WORK TASK: Lines with the word "white" are the answer; copy each of them from the data below.

====== RECORDS TO USE ======

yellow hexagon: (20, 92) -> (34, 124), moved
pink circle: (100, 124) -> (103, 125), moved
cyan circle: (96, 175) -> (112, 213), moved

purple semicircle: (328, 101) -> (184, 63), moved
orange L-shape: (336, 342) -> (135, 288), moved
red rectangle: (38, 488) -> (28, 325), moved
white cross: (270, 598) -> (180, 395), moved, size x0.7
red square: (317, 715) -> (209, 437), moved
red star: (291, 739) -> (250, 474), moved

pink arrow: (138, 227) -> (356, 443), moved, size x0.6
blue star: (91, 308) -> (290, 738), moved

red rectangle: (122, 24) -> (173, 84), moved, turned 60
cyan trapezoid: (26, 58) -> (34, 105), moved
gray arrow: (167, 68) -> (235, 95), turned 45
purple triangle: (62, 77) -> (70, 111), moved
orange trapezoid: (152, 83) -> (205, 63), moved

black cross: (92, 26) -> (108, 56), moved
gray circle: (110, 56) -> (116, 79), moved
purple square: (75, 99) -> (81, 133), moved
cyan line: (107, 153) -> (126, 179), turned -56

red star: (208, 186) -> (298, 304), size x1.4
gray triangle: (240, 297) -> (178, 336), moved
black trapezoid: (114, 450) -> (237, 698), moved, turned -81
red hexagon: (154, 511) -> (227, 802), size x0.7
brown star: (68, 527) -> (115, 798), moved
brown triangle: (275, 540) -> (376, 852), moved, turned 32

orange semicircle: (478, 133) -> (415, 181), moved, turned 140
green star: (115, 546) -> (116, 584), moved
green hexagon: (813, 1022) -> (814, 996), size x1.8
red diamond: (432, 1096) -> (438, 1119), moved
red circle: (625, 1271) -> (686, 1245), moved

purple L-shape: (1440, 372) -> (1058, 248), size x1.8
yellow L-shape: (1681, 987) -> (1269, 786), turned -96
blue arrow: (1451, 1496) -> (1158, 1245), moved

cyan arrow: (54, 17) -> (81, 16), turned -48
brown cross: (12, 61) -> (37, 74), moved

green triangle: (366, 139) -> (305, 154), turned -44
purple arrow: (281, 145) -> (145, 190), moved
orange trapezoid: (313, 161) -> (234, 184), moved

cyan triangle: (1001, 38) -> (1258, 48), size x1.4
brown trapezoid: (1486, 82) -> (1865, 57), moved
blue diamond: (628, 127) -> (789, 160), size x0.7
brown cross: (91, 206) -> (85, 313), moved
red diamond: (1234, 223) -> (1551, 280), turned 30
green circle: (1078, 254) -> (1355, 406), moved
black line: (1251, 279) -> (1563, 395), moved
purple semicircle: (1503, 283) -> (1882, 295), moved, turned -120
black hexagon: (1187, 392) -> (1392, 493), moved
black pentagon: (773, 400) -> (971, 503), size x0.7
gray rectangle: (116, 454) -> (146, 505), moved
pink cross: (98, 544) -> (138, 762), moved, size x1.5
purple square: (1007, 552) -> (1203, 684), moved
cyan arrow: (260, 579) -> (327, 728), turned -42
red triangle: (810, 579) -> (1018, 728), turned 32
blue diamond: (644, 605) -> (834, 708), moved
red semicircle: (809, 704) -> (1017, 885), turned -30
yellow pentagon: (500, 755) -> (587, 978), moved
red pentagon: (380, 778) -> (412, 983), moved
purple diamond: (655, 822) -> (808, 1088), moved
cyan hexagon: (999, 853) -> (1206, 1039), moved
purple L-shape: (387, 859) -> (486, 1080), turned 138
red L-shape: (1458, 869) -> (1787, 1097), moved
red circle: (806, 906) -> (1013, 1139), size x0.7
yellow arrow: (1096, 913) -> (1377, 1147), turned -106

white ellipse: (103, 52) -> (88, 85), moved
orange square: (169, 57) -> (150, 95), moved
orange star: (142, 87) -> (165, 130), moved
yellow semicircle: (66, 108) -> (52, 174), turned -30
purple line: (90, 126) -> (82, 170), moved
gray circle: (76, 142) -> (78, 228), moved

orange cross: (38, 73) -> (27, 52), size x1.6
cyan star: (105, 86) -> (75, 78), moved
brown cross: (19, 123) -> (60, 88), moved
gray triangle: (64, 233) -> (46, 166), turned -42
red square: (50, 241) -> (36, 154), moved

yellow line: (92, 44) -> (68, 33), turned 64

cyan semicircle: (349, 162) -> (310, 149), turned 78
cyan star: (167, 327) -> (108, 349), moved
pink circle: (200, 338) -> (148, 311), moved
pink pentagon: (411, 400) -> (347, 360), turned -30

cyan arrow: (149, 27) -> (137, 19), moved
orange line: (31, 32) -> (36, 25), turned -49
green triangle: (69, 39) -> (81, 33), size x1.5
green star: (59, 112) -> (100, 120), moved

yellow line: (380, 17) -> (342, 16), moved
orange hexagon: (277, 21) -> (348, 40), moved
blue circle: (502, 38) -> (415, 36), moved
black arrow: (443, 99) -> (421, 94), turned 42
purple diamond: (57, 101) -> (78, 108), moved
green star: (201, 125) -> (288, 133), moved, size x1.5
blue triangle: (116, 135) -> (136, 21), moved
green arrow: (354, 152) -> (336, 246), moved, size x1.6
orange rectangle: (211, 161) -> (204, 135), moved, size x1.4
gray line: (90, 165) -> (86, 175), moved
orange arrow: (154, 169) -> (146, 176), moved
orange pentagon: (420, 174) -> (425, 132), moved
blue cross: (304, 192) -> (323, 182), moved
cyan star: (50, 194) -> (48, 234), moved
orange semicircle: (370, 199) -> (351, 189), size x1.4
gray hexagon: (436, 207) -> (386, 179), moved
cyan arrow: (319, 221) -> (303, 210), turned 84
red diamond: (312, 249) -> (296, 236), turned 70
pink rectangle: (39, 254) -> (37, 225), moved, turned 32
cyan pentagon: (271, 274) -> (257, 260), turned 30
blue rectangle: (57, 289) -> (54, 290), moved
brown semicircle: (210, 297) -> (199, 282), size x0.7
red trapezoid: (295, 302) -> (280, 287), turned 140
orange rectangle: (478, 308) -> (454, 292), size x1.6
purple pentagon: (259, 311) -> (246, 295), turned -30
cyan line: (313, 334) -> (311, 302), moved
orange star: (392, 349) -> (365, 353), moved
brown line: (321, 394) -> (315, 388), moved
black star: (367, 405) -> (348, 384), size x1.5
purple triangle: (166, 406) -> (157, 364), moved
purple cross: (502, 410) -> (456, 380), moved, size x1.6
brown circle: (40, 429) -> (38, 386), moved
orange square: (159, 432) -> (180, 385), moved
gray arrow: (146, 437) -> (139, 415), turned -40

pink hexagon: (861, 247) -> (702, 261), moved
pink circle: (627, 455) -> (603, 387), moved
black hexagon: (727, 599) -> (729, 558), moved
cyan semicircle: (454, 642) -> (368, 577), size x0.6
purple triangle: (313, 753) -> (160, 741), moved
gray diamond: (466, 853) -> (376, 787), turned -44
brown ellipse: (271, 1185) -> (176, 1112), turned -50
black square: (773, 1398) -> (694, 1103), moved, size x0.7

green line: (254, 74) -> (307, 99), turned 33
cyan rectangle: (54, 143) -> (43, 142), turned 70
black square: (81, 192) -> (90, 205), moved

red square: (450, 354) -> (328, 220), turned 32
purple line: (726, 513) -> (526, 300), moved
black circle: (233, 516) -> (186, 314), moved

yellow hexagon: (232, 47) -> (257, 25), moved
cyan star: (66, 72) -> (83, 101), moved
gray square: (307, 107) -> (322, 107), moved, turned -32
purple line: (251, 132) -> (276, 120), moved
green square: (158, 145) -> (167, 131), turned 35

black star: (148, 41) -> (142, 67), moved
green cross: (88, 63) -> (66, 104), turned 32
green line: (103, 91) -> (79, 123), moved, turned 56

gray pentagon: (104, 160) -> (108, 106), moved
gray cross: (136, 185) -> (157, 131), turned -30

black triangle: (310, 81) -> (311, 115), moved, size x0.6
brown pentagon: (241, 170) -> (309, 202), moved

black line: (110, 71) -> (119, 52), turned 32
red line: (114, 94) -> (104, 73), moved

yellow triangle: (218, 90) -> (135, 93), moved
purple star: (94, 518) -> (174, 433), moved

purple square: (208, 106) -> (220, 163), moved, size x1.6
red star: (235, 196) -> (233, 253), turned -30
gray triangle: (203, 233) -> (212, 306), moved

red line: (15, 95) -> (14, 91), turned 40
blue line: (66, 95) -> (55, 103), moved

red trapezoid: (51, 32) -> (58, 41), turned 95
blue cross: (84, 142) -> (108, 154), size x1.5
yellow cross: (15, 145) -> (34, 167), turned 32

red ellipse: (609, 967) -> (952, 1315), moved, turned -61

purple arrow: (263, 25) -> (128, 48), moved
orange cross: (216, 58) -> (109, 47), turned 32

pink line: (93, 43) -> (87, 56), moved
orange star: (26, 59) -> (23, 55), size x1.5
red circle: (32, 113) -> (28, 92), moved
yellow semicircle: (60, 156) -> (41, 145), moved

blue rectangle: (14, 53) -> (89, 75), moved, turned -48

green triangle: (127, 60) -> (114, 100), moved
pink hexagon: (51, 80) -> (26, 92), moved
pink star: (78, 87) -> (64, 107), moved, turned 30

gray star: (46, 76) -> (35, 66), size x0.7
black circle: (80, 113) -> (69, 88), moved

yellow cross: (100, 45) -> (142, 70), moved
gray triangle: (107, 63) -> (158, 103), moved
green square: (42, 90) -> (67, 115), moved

======

WRITTEN ANSWER:
white cross: (270, 598) -> (180, 395), moved, size x0.7
white ellipse: (103, 52) -> (88, 85), moved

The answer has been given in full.